→ HOW TO COMPLETE THIS TASK: From the listing below, copy each line where "barco" occurs.

──────────

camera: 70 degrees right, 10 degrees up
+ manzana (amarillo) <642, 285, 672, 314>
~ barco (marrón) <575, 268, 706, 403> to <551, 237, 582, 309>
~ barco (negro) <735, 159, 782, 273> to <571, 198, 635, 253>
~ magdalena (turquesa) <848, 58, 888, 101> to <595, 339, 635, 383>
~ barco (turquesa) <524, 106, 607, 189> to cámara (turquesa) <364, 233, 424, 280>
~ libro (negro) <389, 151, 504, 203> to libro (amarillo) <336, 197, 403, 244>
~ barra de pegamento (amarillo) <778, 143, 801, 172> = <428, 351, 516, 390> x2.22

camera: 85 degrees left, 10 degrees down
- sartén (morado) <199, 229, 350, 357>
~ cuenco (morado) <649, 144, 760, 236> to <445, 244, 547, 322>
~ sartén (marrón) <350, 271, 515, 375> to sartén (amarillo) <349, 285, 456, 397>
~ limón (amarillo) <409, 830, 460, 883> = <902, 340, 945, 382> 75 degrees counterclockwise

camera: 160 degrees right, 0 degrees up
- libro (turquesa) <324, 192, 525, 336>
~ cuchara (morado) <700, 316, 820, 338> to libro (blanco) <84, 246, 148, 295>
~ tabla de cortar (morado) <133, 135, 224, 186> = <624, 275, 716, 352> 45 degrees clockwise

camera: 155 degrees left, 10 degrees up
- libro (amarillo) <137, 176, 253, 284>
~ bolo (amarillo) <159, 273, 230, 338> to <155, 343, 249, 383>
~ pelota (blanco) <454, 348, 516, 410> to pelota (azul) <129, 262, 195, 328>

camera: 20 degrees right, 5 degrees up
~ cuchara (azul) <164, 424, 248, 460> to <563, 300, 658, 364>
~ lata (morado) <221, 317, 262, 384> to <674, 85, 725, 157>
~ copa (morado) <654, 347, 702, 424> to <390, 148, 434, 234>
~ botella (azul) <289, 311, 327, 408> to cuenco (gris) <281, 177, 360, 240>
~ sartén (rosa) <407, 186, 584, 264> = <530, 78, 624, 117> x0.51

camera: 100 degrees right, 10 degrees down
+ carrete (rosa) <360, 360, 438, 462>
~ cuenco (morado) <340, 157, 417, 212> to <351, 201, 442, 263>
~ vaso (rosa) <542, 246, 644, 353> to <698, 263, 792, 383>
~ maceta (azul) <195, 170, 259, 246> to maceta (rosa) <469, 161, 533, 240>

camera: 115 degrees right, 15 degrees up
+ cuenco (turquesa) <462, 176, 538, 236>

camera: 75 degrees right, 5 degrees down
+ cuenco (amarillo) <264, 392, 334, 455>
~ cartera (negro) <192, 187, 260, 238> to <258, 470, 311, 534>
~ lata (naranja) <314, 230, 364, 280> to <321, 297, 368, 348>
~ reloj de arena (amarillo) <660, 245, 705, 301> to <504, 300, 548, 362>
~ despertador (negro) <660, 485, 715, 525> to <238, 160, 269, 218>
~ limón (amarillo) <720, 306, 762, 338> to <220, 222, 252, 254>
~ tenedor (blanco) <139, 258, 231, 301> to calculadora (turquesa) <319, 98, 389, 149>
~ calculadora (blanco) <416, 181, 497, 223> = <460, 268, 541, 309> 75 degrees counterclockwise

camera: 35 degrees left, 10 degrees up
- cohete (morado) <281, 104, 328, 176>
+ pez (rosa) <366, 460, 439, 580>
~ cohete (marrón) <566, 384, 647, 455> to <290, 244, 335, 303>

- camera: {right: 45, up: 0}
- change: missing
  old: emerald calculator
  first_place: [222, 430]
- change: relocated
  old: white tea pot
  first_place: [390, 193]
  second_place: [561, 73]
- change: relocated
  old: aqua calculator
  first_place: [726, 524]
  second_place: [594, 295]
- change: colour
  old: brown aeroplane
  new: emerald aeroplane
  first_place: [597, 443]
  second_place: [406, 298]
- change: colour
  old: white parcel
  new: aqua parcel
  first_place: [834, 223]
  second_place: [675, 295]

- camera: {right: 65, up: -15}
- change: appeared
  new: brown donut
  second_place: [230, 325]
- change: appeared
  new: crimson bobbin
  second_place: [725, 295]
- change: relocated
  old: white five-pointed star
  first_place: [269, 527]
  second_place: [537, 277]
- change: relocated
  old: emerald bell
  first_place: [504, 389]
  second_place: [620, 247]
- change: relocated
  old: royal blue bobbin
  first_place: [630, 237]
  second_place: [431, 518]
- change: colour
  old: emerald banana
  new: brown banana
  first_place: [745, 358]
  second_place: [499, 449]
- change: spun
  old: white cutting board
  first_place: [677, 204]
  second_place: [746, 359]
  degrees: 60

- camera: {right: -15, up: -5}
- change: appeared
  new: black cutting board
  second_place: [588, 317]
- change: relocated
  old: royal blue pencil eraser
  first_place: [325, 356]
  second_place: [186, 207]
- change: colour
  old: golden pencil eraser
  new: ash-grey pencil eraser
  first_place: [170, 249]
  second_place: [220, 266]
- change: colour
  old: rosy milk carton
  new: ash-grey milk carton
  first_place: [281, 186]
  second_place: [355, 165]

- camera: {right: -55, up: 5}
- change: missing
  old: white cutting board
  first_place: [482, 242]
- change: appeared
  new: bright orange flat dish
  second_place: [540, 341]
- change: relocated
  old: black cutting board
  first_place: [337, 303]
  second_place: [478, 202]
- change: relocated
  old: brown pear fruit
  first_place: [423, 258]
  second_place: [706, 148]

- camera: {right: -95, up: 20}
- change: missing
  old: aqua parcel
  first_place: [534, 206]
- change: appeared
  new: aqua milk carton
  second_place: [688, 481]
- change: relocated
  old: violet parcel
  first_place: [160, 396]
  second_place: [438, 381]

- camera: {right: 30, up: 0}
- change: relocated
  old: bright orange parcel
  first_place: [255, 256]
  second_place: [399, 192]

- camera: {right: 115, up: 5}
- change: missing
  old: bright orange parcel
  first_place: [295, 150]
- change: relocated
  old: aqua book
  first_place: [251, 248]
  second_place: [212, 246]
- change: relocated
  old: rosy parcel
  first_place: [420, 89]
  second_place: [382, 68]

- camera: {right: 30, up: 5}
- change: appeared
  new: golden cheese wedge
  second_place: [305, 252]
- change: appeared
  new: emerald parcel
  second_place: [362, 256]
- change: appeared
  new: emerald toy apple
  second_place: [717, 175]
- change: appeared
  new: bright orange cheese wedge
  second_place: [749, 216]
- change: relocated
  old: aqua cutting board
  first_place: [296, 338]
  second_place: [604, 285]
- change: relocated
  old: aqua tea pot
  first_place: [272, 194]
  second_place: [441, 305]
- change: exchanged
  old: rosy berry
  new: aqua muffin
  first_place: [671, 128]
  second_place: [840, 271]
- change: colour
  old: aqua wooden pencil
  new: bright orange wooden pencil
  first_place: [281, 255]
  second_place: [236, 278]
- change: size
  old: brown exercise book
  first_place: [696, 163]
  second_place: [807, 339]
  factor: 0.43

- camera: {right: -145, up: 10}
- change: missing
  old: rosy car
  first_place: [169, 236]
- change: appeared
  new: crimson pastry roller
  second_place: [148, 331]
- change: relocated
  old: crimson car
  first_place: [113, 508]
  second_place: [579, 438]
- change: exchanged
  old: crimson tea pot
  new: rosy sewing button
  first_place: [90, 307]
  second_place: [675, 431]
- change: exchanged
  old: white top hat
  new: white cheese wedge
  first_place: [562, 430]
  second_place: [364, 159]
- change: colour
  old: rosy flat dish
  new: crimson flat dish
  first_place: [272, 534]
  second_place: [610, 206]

──────────

→ EXERCISE OUTPUT:
~ barco (marrón) <575, 268, 706, 403> to <551, 237, 582, 309>
~ barco (negro) <735, 159, 782, 273> to <571, 198, 635, 253>
~ barco (turquesa) <524, 106, 607, 189> to cámara (turquesa) <364, 233, 424, 280>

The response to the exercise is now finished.